Leaving out every picture, transcribe the lines from the line that contains "purple brick D1:E3" to the end of the entries below, both ends included.

### Data under study

________________________________________

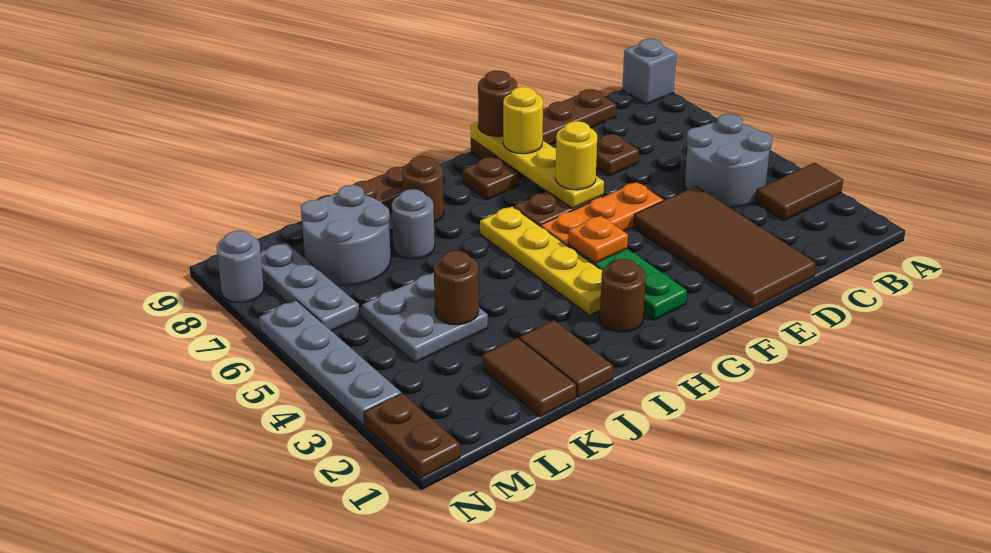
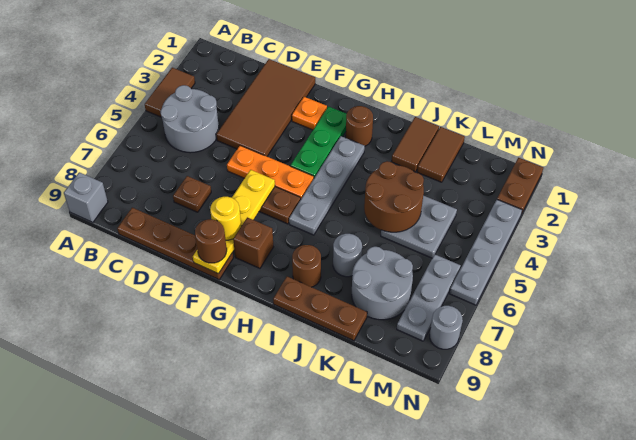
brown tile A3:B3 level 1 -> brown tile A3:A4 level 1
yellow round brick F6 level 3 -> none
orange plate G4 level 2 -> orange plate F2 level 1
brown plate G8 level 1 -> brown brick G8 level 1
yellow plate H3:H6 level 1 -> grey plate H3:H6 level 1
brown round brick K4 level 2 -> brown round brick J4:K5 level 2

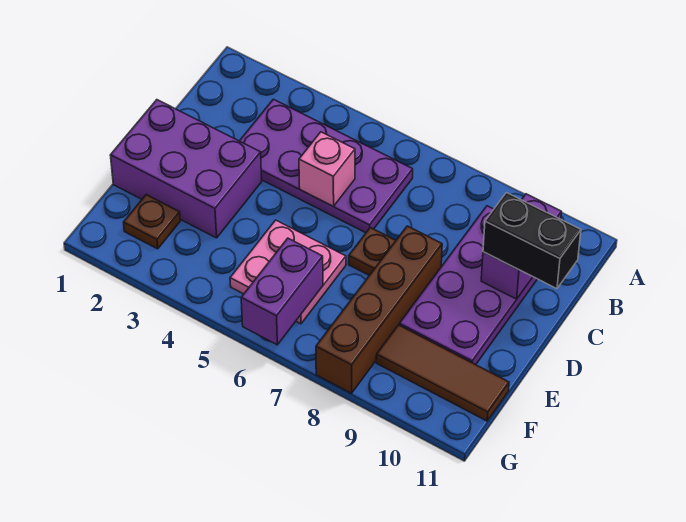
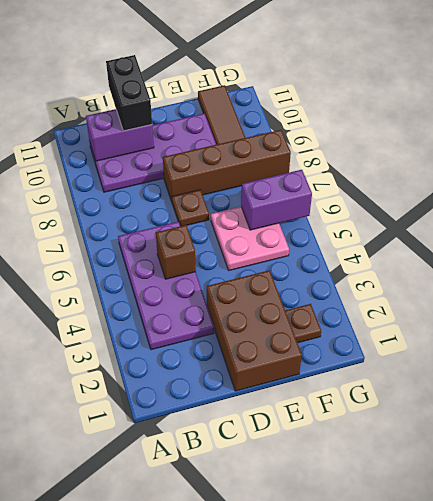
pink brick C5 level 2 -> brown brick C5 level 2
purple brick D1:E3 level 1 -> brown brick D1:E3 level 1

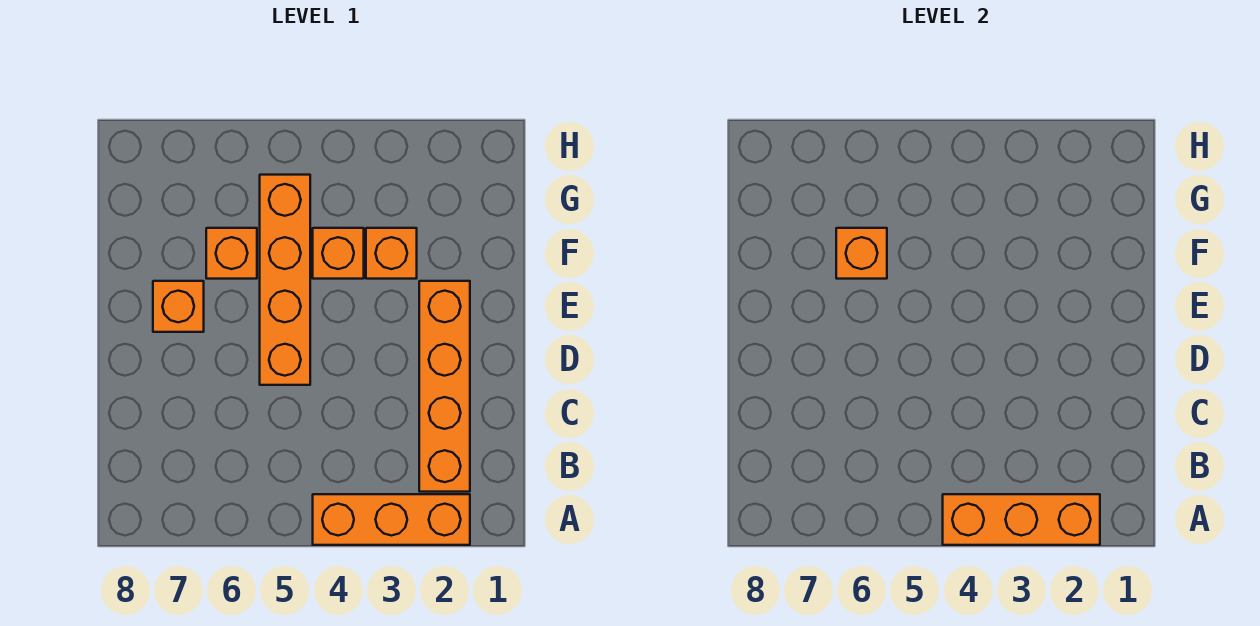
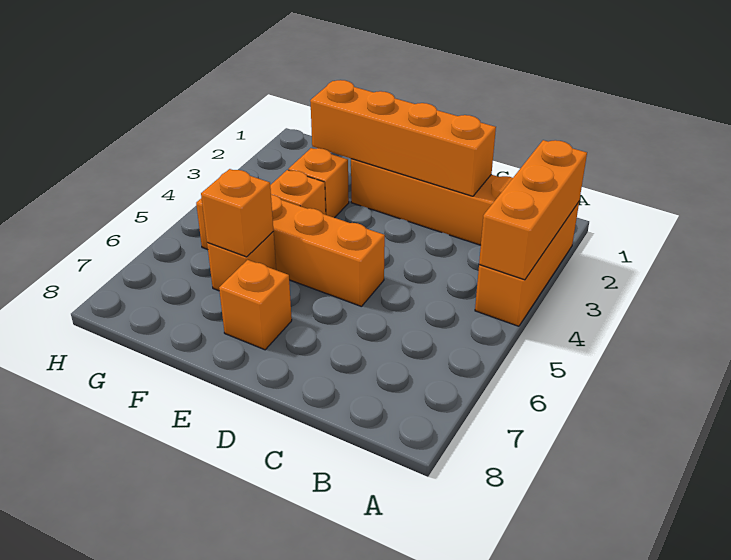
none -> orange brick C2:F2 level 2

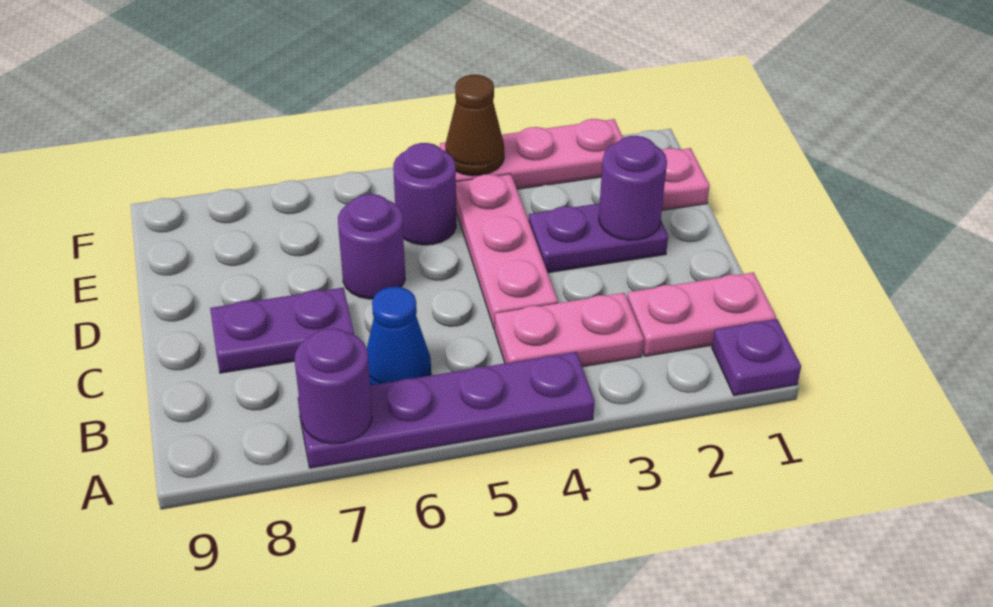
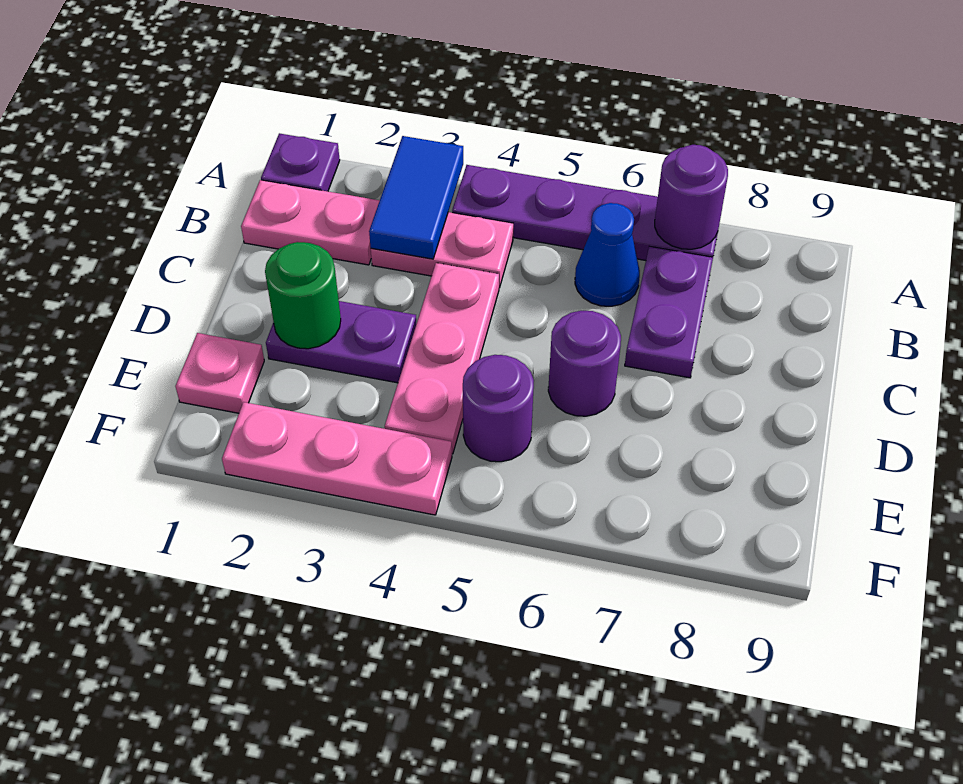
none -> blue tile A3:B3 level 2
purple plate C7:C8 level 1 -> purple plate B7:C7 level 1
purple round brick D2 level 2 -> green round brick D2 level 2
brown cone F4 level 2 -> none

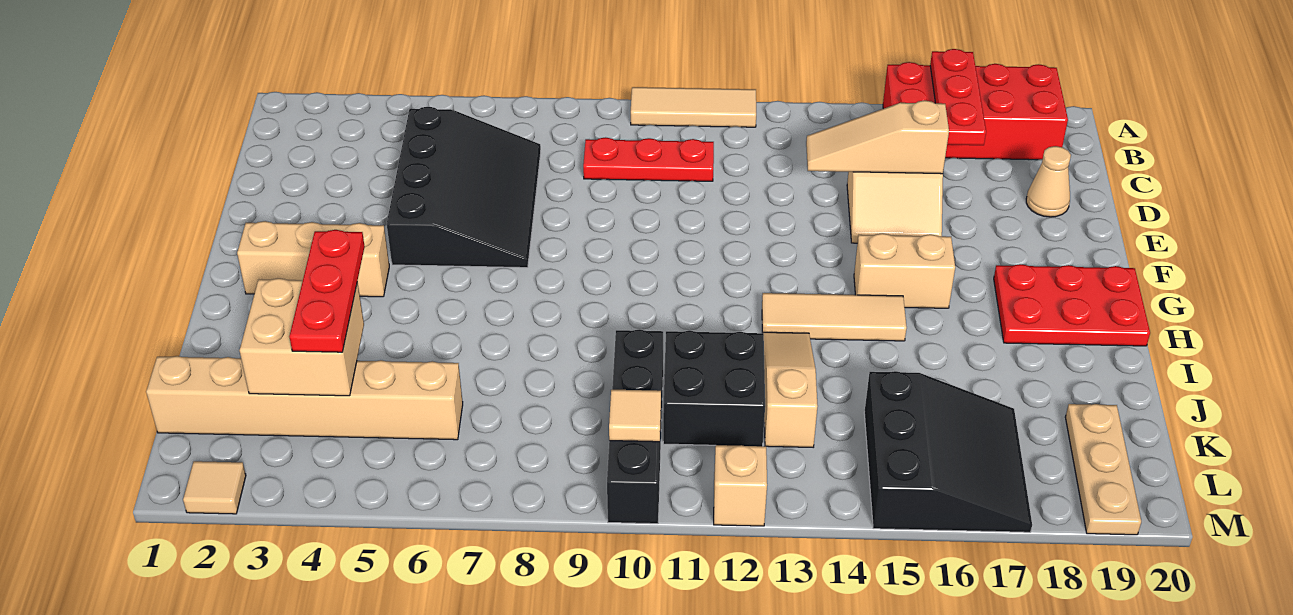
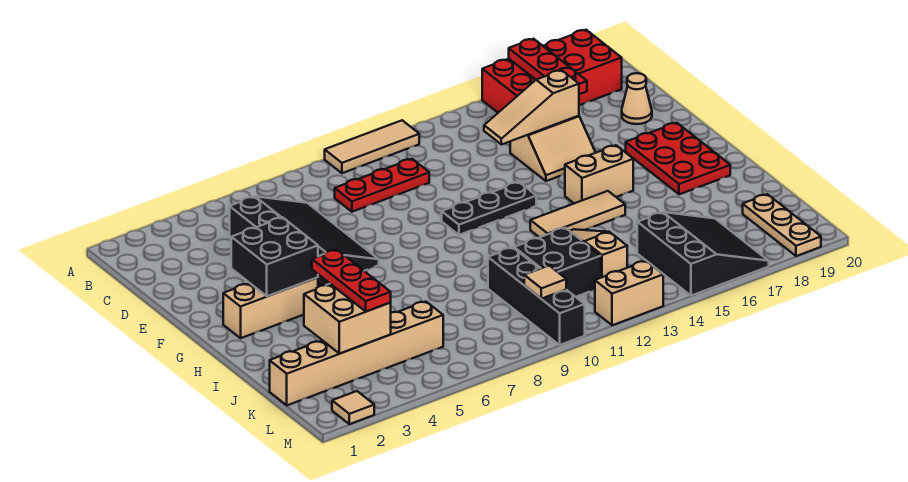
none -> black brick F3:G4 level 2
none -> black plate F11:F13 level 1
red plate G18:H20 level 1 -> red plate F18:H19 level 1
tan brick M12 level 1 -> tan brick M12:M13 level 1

________________________________________

### Response to the task
purple brick D1:E3 level 1 -> brown brick D1:E3 level 1

none -> orange brick C2:F2 level 2

none -> blue tile A3:B3 level 2
purple plate C7:C8 level 1 -> purple plate B7:C7 level 1
purple round brick D2 level 2 -> green round brick D2 level 2
brown cone F4 level 2 -> none

none -> black brick F3:G4 level 2
none -> black plate F11:F13 level 1
red plate G18:H20 level 1 -> red plate F18:H19 level 1
tan brick M12 level 1 -> tan brick M12:M13 level 1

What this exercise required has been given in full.